— GIVEN RECORDS —
-- -- --
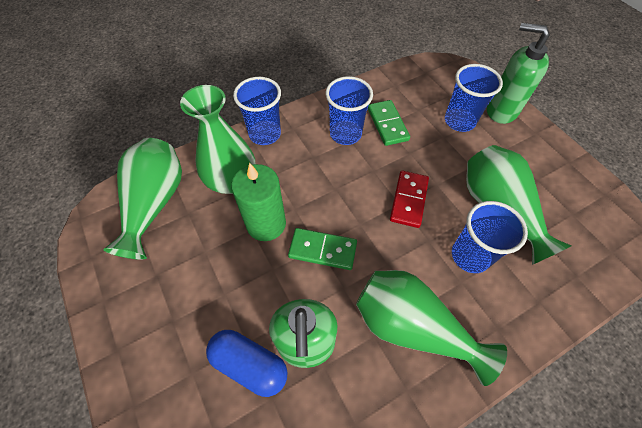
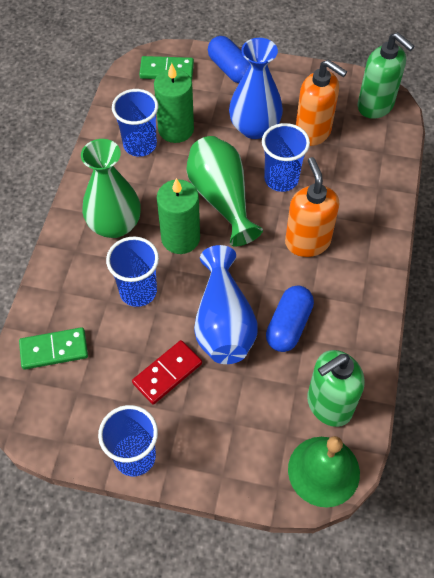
blue capsule: 1 -> 2
blue vase: 0 -> 2
green bell: 0 -> 1
green candle: 1 -> 2
green vase: 4 -> 2
orange soap dispenser: 0 -> 2

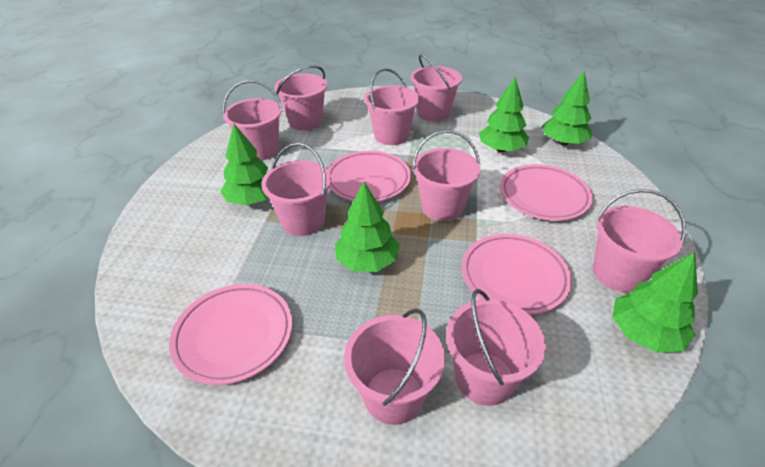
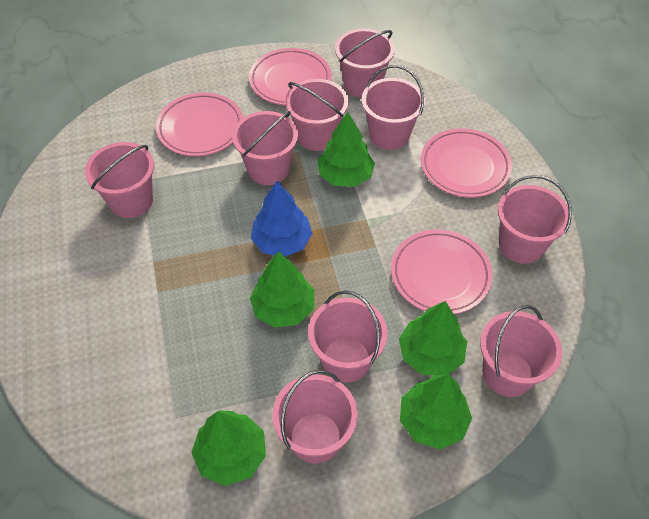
blue tree: 0 -> 1

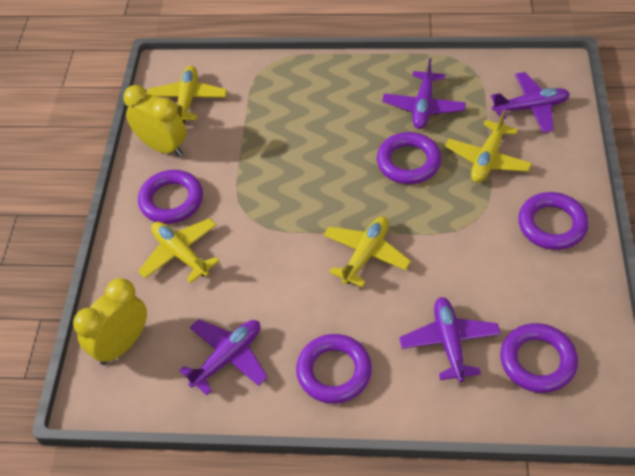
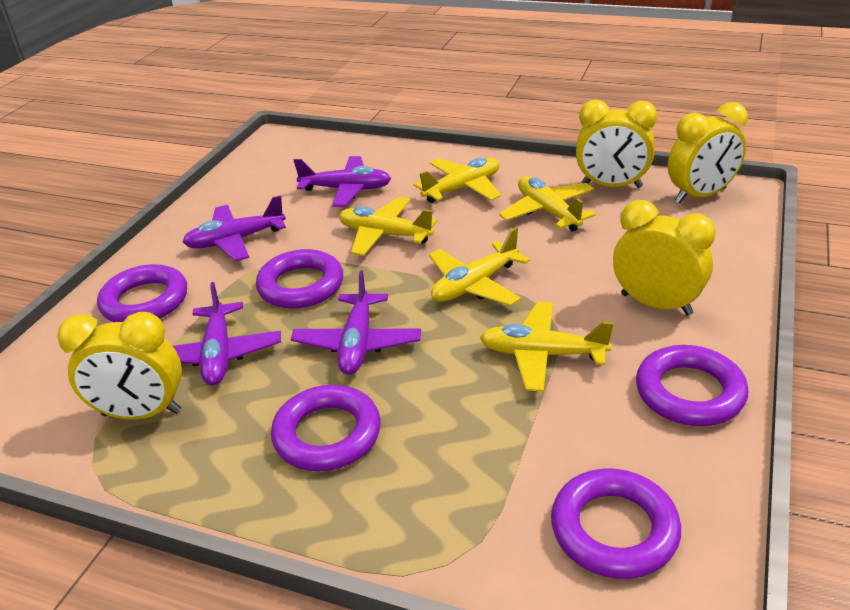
yellow clock: 2 -> 4
yellow plane: 4 -> 5

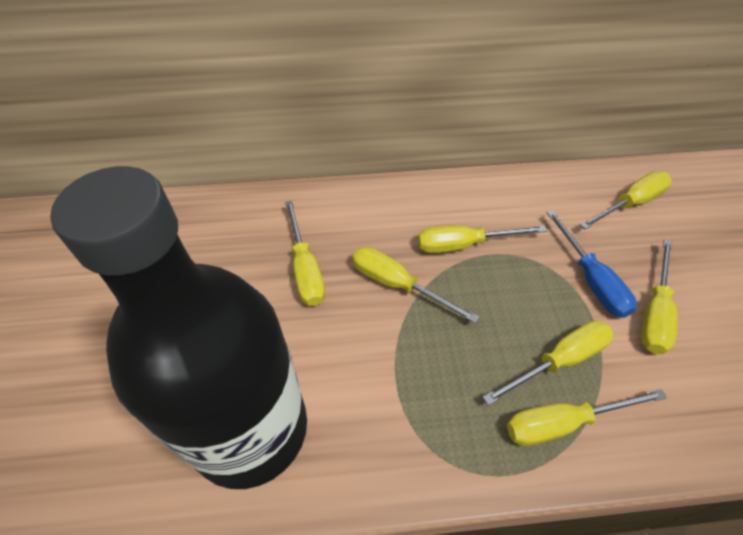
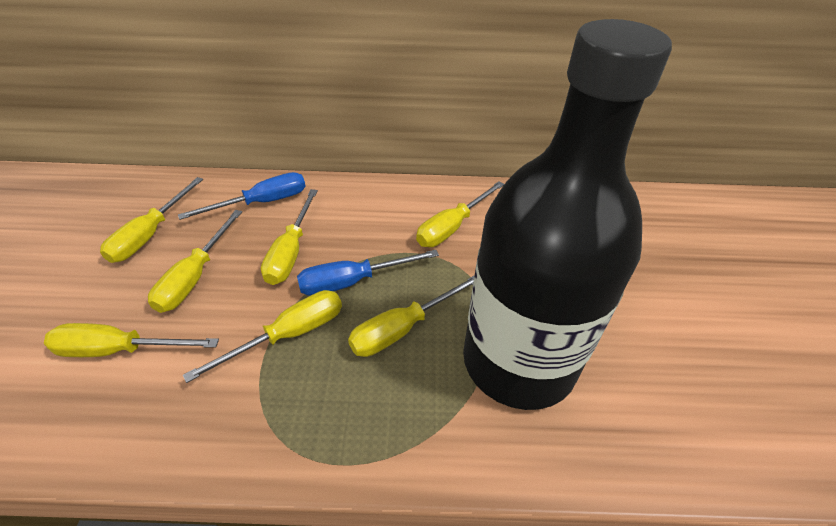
blue screwdriver: 1 -> 2

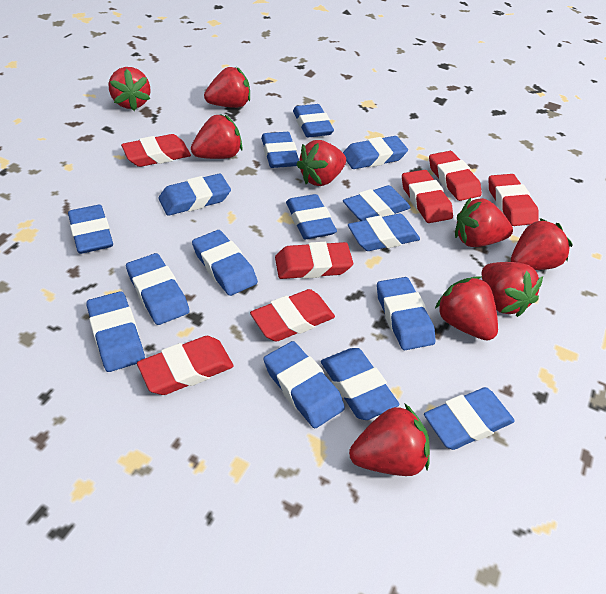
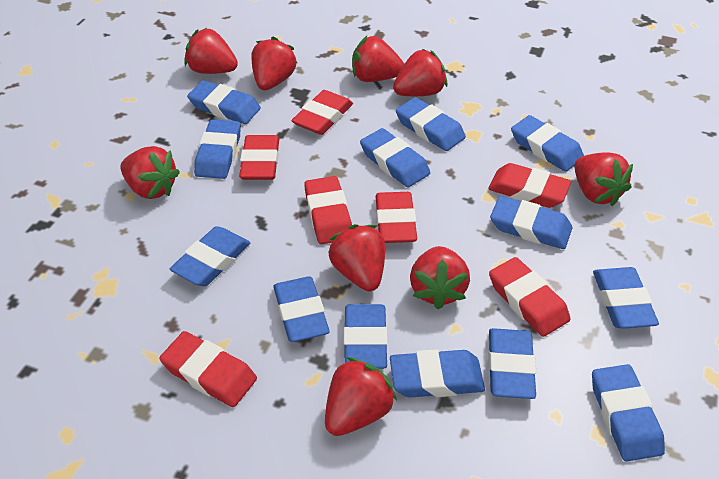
blue eraser: 15 -> 13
-- -- --
— HOW TO COMPLETE THIS TASK —
Only the lines from the one with "yellow plane: 4 -> 5" through the last line of the listing belong in your answer; copy them exactly and skip the pictures.

— WRITTEN RESPONSE —
yellow plane: 4 -> 5

blue screwdriver: 1 -> 2

blue eraser: 15 -> 13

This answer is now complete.